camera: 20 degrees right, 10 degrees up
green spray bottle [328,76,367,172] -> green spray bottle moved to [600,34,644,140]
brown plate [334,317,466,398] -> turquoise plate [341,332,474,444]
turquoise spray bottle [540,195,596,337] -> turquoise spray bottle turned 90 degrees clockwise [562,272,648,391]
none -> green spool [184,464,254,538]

...

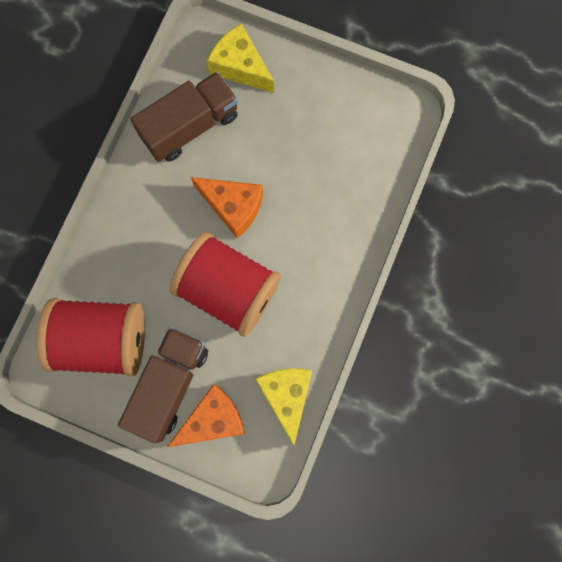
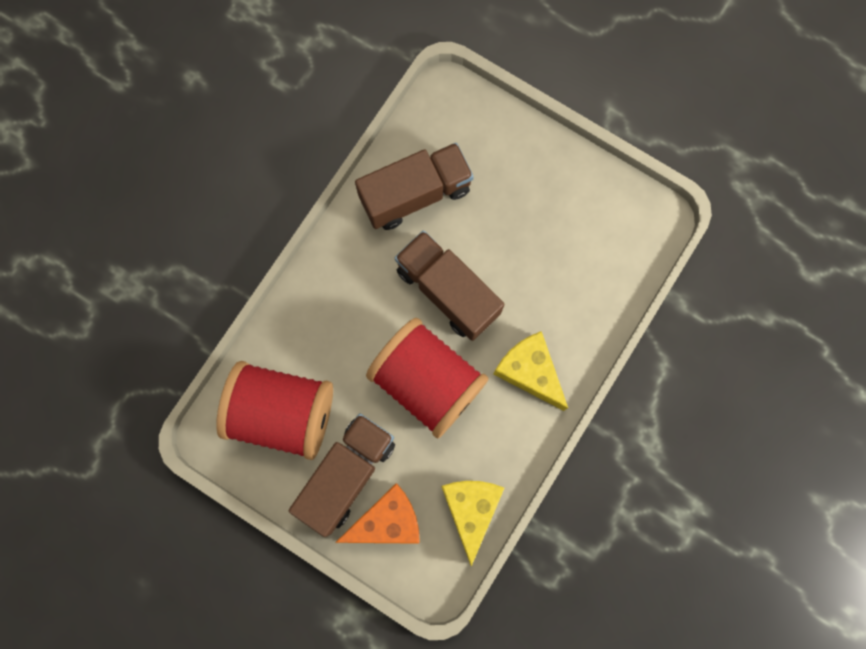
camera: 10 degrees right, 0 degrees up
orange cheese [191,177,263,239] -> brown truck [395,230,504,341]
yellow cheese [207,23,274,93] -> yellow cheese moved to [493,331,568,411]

--

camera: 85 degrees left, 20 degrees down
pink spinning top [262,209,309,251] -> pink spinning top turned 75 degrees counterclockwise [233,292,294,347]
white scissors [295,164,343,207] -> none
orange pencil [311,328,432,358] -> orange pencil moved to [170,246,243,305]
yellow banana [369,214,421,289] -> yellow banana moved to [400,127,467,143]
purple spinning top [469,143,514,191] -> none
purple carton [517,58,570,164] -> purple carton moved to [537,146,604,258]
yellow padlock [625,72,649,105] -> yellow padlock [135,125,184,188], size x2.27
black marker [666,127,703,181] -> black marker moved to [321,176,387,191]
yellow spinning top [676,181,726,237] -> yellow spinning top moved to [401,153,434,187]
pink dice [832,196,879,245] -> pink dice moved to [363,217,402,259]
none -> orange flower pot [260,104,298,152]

▶ **Task statement**
Your answer should be only a number: how many lines of the data above contain the string "turned"?

▶ **Solution to the exercise**
2